Saved entries:
****************
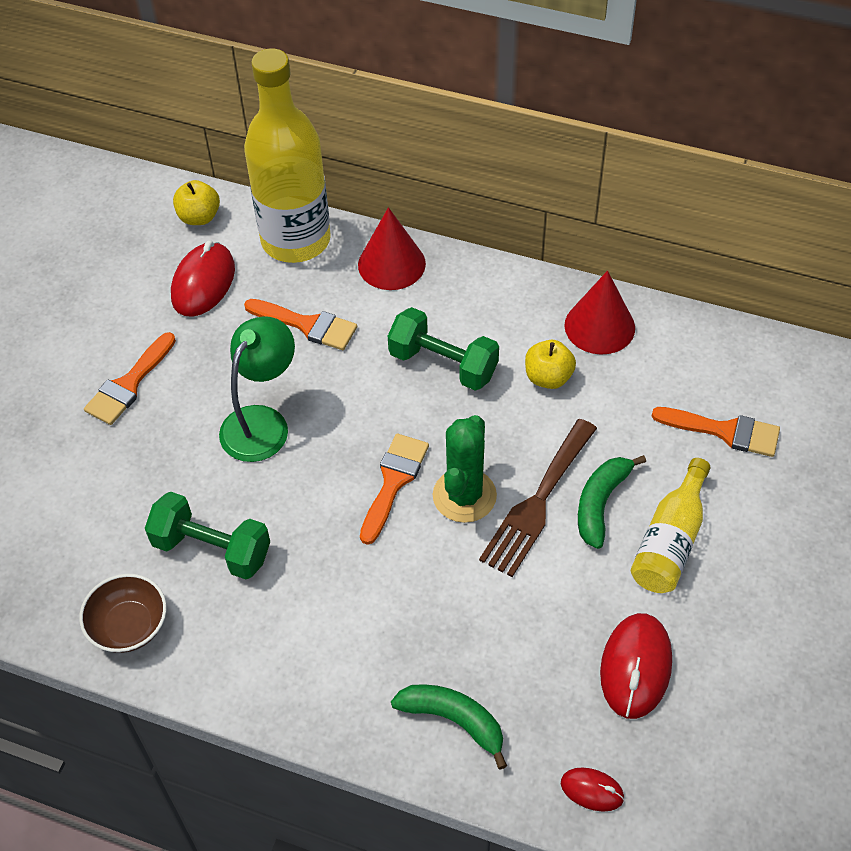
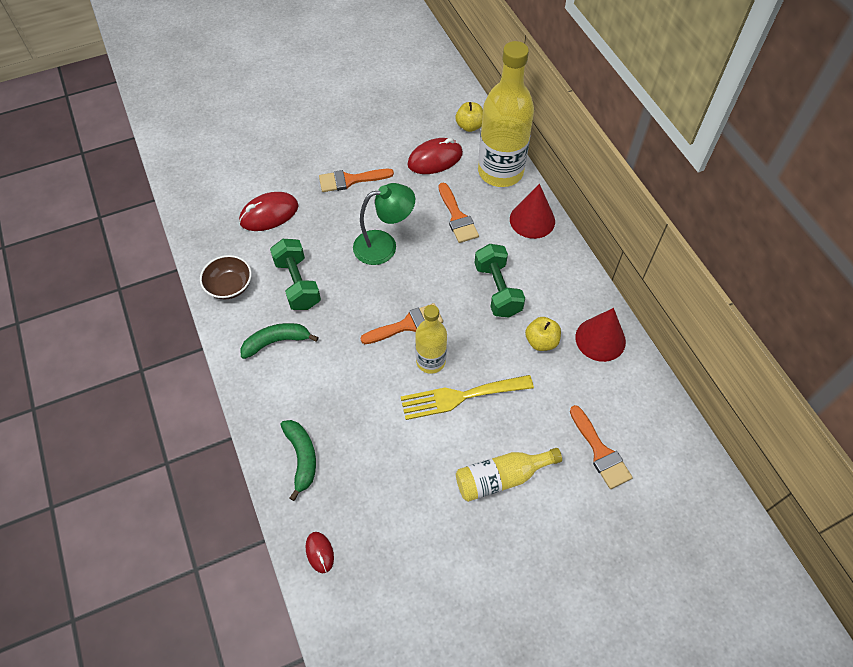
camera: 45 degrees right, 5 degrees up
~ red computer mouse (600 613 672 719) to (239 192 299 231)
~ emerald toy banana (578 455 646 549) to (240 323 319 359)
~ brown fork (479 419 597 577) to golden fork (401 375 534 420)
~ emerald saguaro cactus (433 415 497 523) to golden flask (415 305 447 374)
****************
**Problem statement**
Using the data above, print every line exactly, omitting pictures.

**Reply**
camera: 45 degrees right, 5 degrees up
~ red computer mouse (600 613 672 719) to (239 192 299 231)
~ emerald toy banana (578 455 646 549) to (240 323 319 359)
~ brown fork (479 419 597 577) to golden fork (401 375 534 420)
~ emerald saguaro cactus (433 415 497 523) to golden flask (415 305 447 374)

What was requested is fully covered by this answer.